## Data shown

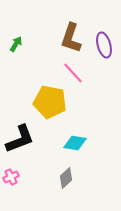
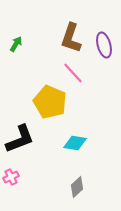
yellow pentagon: rotated 12 degrees clockwise
gray diamond: moved 11 px right, 9 px down
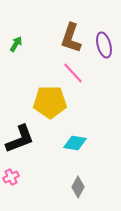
yellow pentagon: rotated 24 degrees counterclockwise
gray diamond: moved 1 px right; rotated 20 degrees counterclockwise
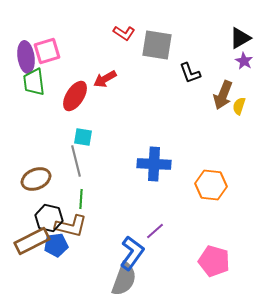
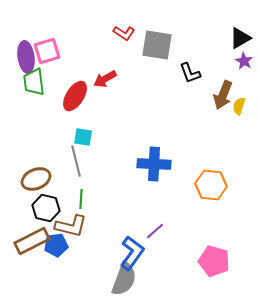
black hexagon: moved 3 px left, 10 px up
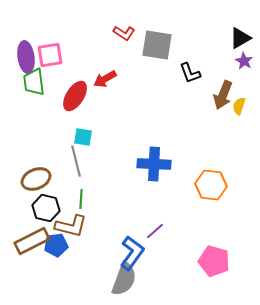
pink square: moved 3 px right, 4 px down; rotated 8 degrees clockwise
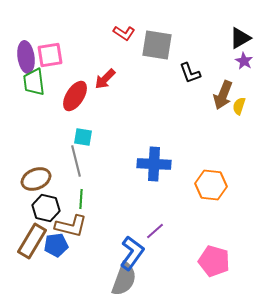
red arrow: rotated 15 degrees counterclockwise
brown rectangle: rotated 32 degrees counterclockwise
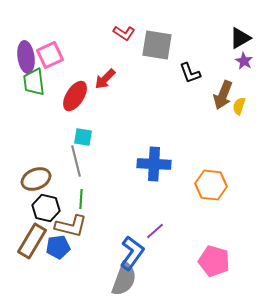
pink square: rotated 16 degrees counterclockwise
blue pentagon: moved 2 px right, 2 px down
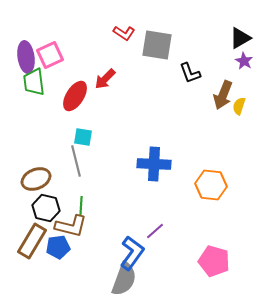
green line: moved 7 px down
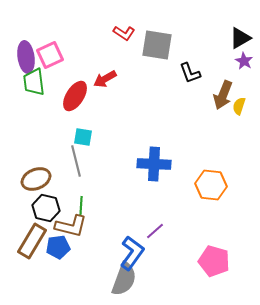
red arrow: rotated 15 degrees clockwise
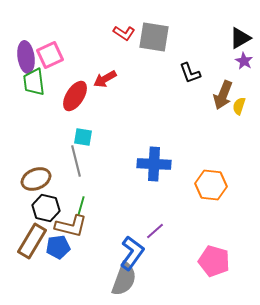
gray square: moved 3 px left, 8 px up
green line: rotated 12 degrees clockwise
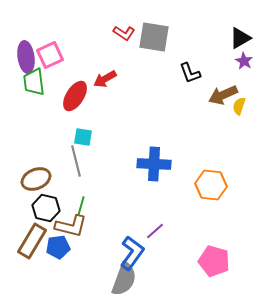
brown arrow: rotated 44 degrees clockwise
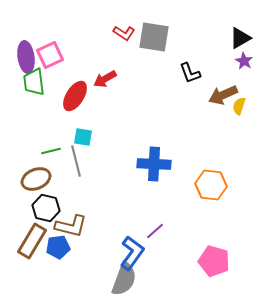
green line: moved 30 px left, 55 px up; rotated 60 degrees clockwise
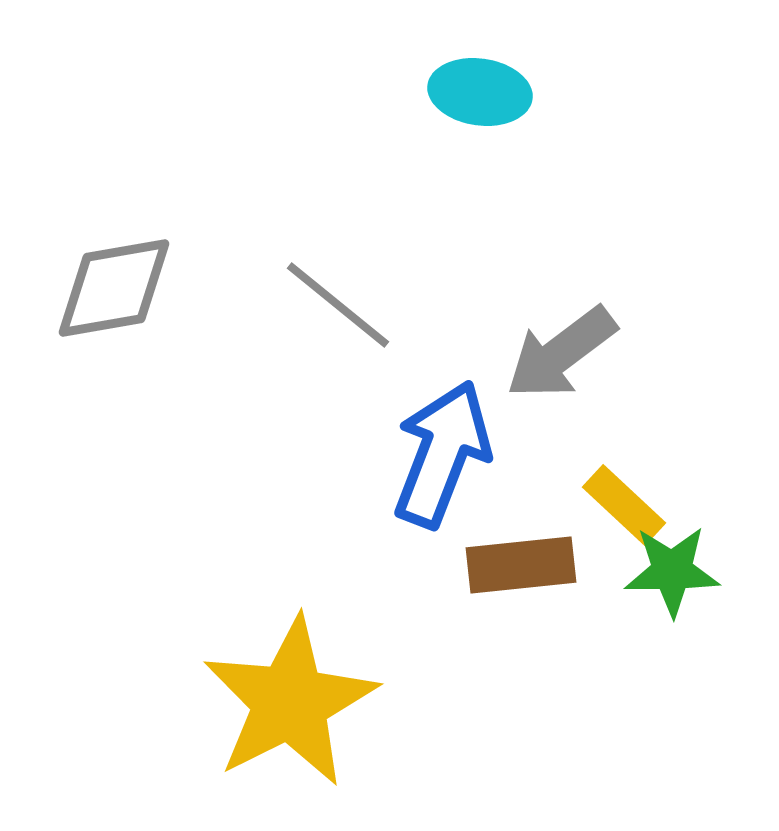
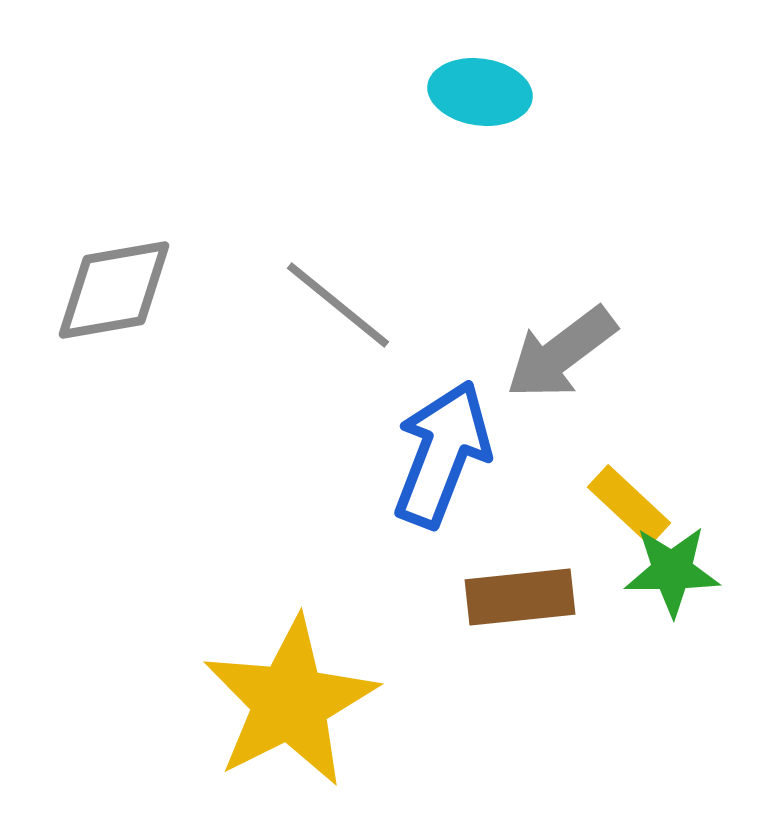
gray diamond: moved 2 px down
yellow rectangle: moved 5 px right
brown rectangle: moved 1 px left, 32 px down
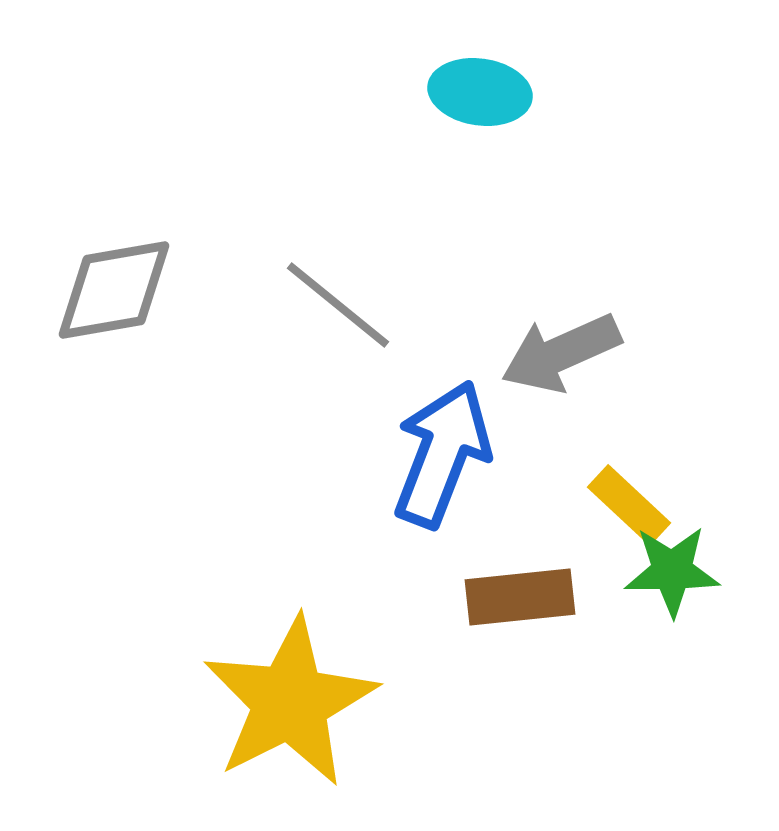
gray arrow: rotated 13 degrees clockwise
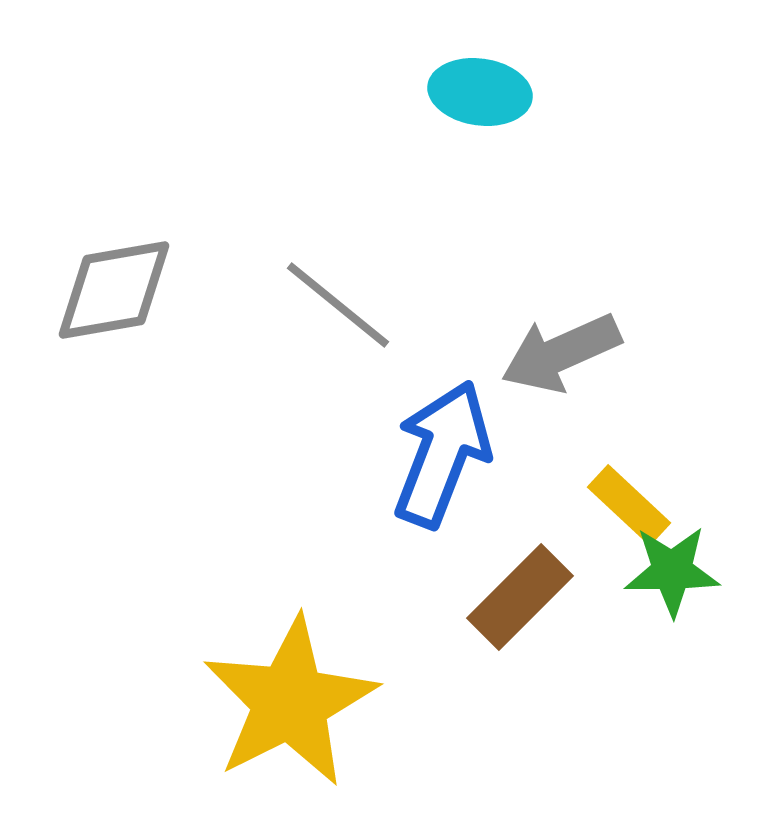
brown rectangle: rotated 39 degrees counterclockwise
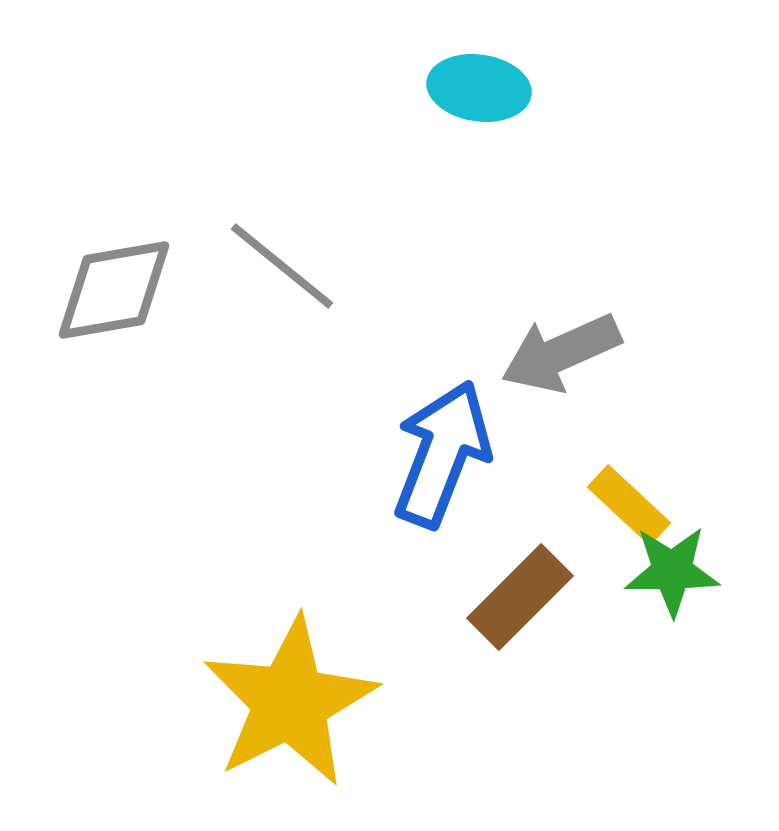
cyan ellipse: moved 1 px left, 4 px up
gray line: moved 56 px left, 39 px up
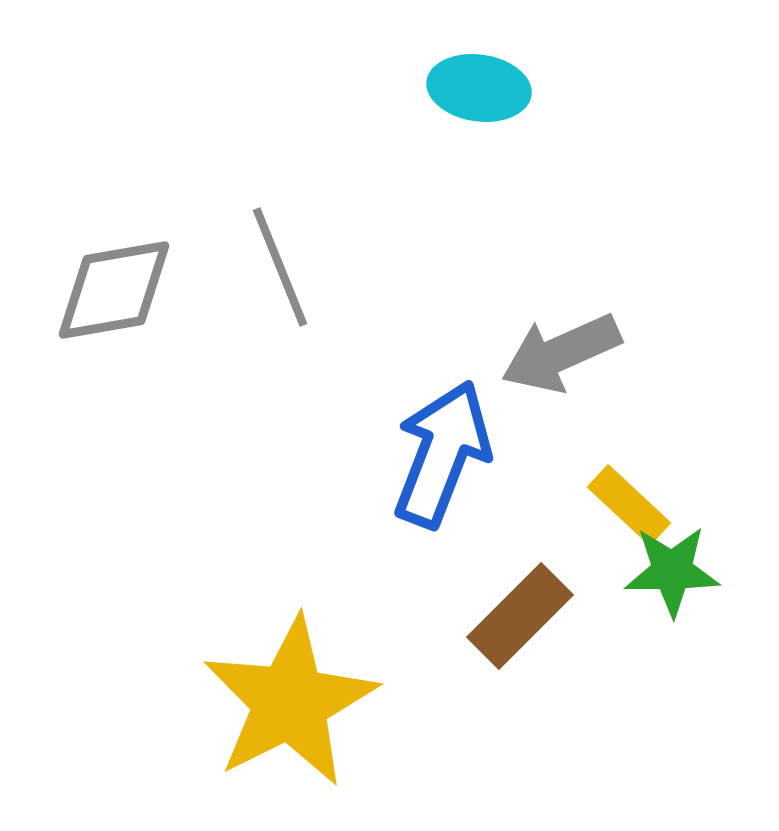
gray line: moved 2 px left, 1 px down; rotated 29 degrees clockwise
brown rectangle: moved 19 px down
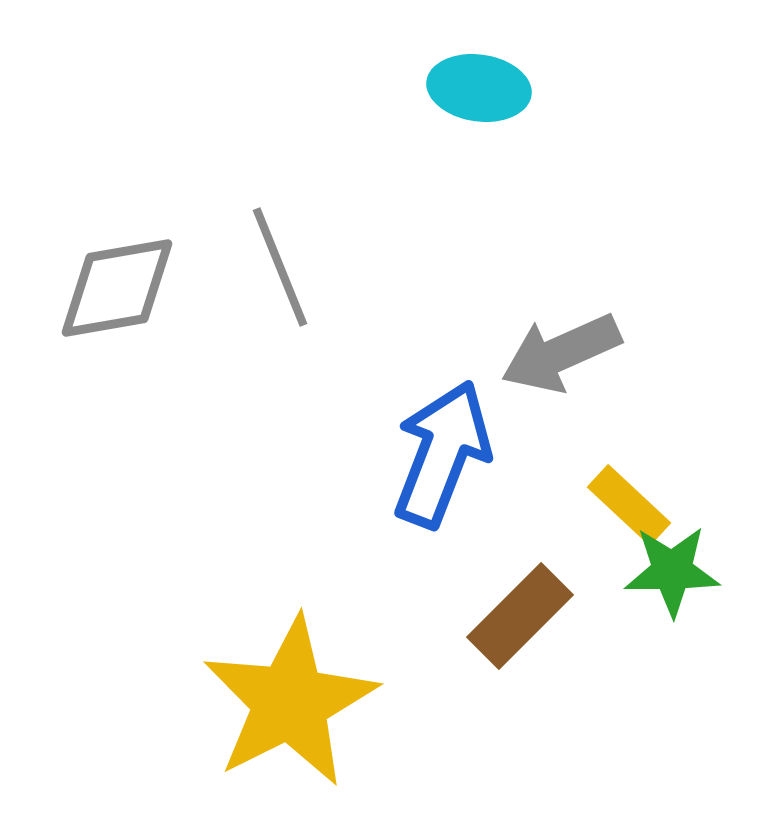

## Exercise goal
Copy out every line of the records above word for word, leaving out the pictures.

## Result of the exercise
yellow pentagon: rotated 12 degrees clockwise
gray diamond: moved 11 px right, 9 px down
yellow pentagon: rotated 24 degrees counterclockwise
gray diamond: moved 1 px right; rotated 20 degrees counterclockwise
black hexagon: moved 3 px left, 10 px up
pink square: moved 3 px right, 4 px down; rotated 8 degrees clockwise
red arrow: rotated 15 degrees counterclockwise
brown rectangle: rotated 32 degrees counterclockwise
pink square: rotated 16 degrees counterclockwise
blue pentagon: moved 2 px right, 2 px down
green line: moved 7 px down
red arrow: rotated 15 degrees clockwise
gray square: moved 3 px left, 8 px up
green line: rotated 12 degrees clockwise
brown arrow: rotated 44 degrees clockwise
green line: moved 30 px left, 55 px up; rotated 60 degrees clockwise
gray diamond: moved 2 px down
yellow rectangle: moved 5 px right
brown rectangle: moved 1 px left, 32 px down
gray arrow: rotated 13 degrees clockwise
brown rectangle: rotated 39 degrees counterclockwise
cyan ellipse: moved 1 px left, 4 px up
gray line: moved 56 px left, 39 px up
gray line: moved 2 px left, 1 px down; rotated 29 degrees clockwise
brown rectangle: moved 19 px down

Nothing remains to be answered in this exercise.